### RECORDS TO USE

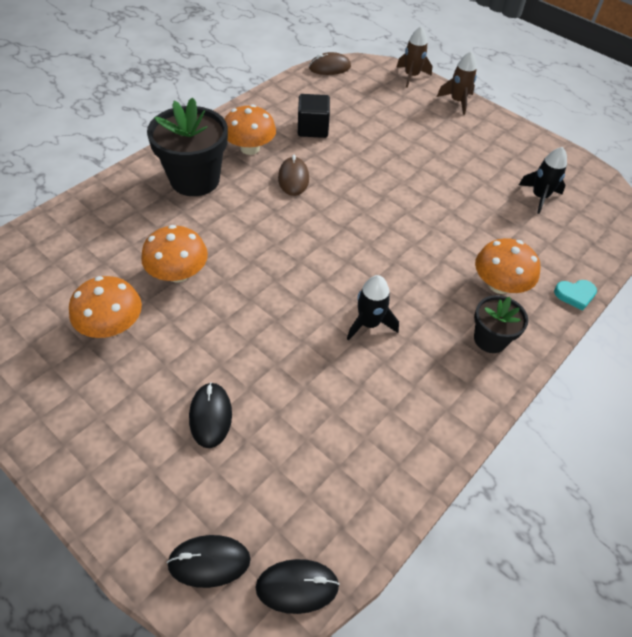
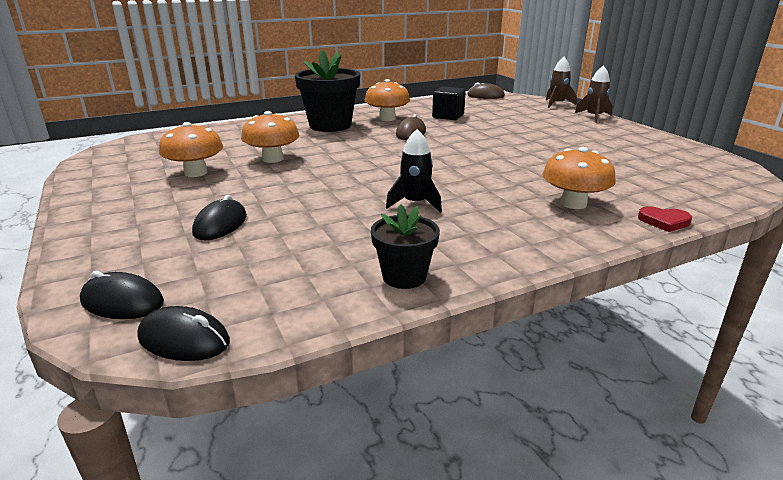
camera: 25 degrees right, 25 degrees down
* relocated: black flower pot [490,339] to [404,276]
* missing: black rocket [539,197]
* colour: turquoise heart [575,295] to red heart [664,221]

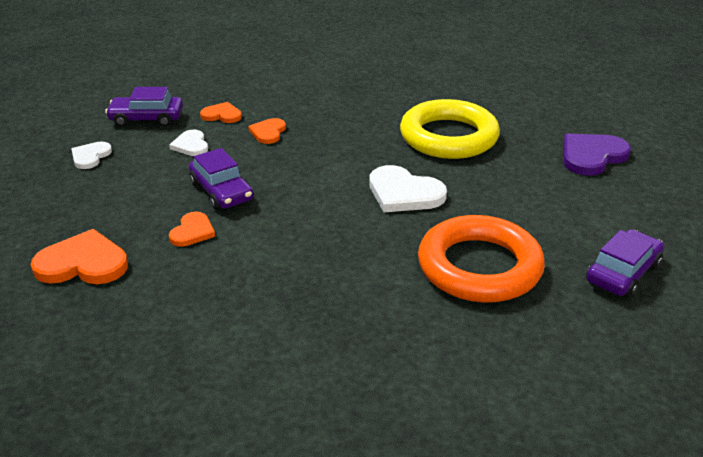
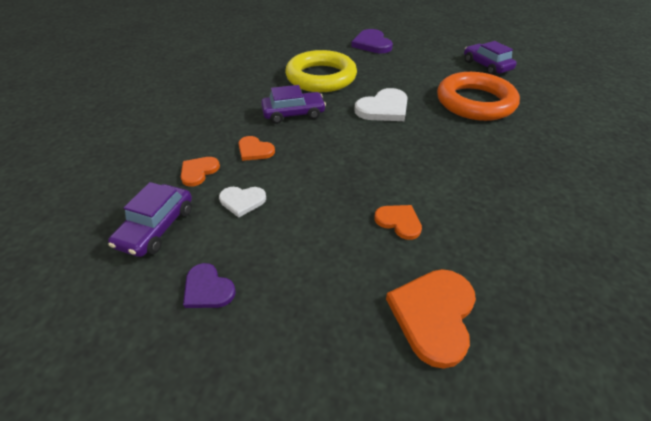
camera: 70 degrees left, 10 degrees up
* colour: white heart [90,156] to purple heart [208,289]
* relocated: purple car [221,191] to [293,114]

######

=== YOUR TASK ===
Return exactly the lines from the one containing "camera: 70 degrees left, 10 degrees up" to the last line of the data, and nothing more.

=== EXPECTED ANSWER ===
camera: 70 degrees left, 10 degrees up
* colour: white heart [90,156] to purple heart [208,289]
* relocated: purple car [221,191] to [293,114]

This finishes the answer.